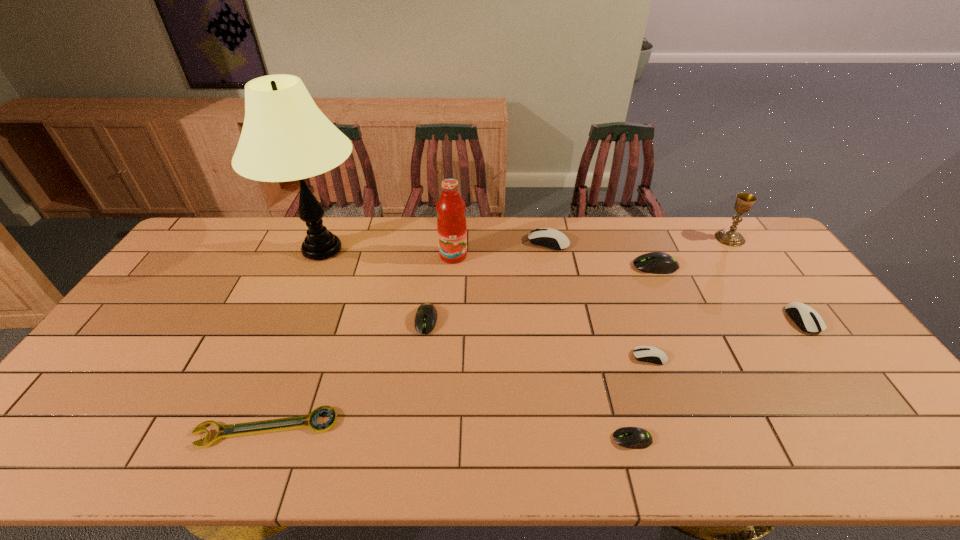
What are the coordinates of `free space located on the wheel side of the second shortest object` in the screenshot? It's located at (530, 439).

This screenshot has width=960, height=540. In order to click on free space located 0.380m on the right of the wrench in this screenshot , I will do `click(497, 428)`.

Where is `lamp at the far edge`? This screenshot has height=540, width=960. lamp at the far edge is located at coordinates (285, 137).

I want to click on fruit juice that is at the far edge, so click(x=451, y=223).

The width and height of the screenshot is (960, 540). What are the coordinates of `chalice that is positioned at the far edge` in the screenshot? It's located at (744, 201).

Locate an element on the screen. Image resolution: width=960 pixels, height=540 pixels. mouse situated at the far edge is located at coordinates (550, 238).

Locate an element on the screen. The image size is (960, 540). computer mouse that is positioned at the near edge is located at coordinates (629, 437).

Where is `wrench that is at the near edge`? The height and width of the screenshot is (540, 960). wrench that is at the near edge is located at coordinates (325, 427).

Find the location of a particular element. chalice present at the right edge is located at coordinates (744, 201).

The width and height of the screenshot is (960, 540). Identify the location of mouse present at the right edge. (806, 318).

· · · · ·

__Задание__.
Перепиши все строки выше слово в слово, а изображения в ответ не включай.

__Решение__.
What are the coordinates of `free space located on the wheel side of the second shortest object` in the screenshot? It's located at (530, 439).

This screenshot has width=960, height=540. In order to click on free space located 0.380m on the right of the wrench in this screenshot , I will do `click(497, 428)`.

Where is `lamp at the far edge`? This screenshot has height=540, width=960. lamp at the far edge is located at coordinates (285, 137).

I want to click on fruit juice that is at the far edge, so click(x=451, y=223).

The width and height of the screenshot is (960, 540). What are the coordinates of `chalice that is positioned at the far edge` in the screenshot? It's located at (744, 201).

Locate an element on the screen. Image resolution: width=960 pixels, height=540 pixels. mouse situated at the far edge is located at coordinates (550, 238).

Locate an element on the screen. The image size is (960, 540). computer mouse that is positioned at the near edge is located at coordinates (629, 437).

Where is `wrench that is at the near edge`? The height and width of the screenshot is (540, 960). wrench that is at the near edge is located at coordinates (325, 427).

Find the location of a particular element. chalice present at the right edge is located at coordinates (744, 201).

The width and height of the screenshot is (960, 540). Identify the location of mouse present at the right edge. (806, 318).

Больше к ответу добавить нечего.